Directions for this task
Quote the listing below word for word, stopping after the line that contains "D207: LED white".

Source data
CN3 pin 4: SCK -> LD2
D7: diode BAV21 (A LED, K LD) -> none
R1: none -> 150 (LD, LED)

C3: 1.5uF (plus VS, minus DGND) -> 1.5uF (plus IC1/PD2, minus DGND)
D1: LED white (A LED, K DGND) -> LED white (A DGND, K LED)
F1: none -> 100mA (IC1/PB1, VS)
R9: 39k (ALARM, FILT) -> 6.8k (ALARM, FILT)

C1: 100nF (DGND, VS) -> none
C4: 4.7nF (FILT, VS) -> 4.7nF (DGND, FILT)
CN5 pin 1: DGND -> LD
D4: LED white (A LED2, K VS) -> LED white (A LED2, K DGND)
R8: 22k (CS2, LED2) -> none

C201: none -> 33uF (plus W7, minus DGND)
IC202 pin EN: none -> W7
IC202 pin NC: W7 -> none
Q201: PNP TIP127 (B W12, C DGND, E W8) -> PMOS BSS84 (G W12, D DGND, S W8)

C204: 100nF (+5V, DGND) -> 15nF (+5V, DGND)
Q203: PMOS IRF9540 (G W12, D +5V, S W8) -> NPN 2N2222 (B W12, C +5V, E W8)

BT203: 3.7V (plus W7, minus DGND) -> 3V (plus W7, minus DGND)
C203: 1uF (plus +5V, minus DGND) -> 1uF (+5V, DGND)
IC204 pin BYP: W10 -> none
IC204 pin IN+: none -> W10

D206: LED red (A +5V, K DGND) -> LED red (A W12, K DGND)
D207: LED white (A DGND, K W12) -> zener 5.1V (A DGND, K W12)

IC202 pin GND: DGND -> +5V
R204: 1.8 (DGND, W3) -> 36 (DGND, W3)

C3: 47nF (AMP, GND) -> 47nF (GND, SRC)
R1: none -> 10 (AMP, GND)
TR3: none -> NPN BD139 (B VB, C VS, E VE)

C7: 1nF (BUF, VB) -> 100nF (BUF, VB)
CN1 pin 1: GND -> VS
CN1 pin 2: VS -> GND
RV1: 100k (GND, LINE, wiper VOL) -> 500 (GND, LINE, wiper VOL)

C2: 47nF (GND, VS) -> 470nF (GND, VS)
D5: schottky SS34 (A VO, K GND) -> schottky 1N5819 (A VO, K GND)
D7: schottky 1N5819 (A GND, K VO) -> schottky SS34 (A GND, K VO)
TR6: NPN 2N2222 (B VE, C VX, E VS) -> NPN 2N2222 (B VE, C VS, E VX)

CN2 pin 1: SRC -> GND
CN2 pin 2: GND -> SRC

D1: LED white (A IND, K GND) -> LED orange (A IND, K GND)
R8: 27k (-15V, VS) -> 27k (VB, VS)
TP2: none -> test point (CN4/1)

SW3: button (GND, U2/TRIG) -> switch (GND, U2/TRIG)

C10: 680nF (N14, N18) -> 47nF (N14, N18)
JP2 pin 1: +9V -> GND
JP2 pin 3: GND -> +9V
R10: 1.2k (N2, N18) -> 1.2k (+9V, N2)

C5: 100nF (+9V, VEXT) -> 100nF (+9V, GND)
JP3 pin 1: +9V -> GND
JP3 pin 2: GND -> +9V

Exercise output
CN3 pin 4: SCK -> LD2
D7: diode BAV21 (A LED, K LD) -> none
R1: none -> 150 (LD, LED)

C3: 1.5uF (plus VS, minus DGND) -> 1.5uF (plus IC1/PD2, minus DGND)
D1: LED white (A LED, K DGND) -> LED white (A DGND, K LED)
F1: none -> 100mA (IC1/PB1, VS)
R9: 39k (ALARM, FILT) -> 6.8k (ALARM, FILT)

C1: 100nF (DGND, VS) -> none
C4: 4.7nF (FILT, VS) -> 4.7nF (DGND, FILT)
CN5 pin 1: DGND -> LD
D4: LED white (A LED2, K VS) -> LED white (A LED2, K DGND)
R8: 22k (CS2, LED2) -> none

C201: none -> 33uF (plus W7, minus DGND)
IC202 pin EN: none -> W7
IC202 pin NC: W7 -> none
Q201: PNP TIP127 (B W12, C DGND, E W8) -> PMOS BSS84 (G W12, D DGND, S W8)

C204: 100nF (+5V, DGND) -> 15nF (+5V, DGND)
Q203: PMOS IRF9540 (G W12, D +5V, S W8) -> NPN 2N2222 (B W12, C +5V, E W8)

BT203: 3.7V (plus W7, minus DGND) -> 3V (plus W7, minus DGND)
C203: 1uF (plus +5V, minus DGND) -> 1uF (+5V, DGND)
IC204 pin BYP: W10 -> none
IC204 pin IN+: none -> W10

D206: LED red (A +5V, K DGND) -> LED red (A W12, K DGND)
D207: LED white (A DGND, K W12) -> zener 5.1V (A DGND, K W12)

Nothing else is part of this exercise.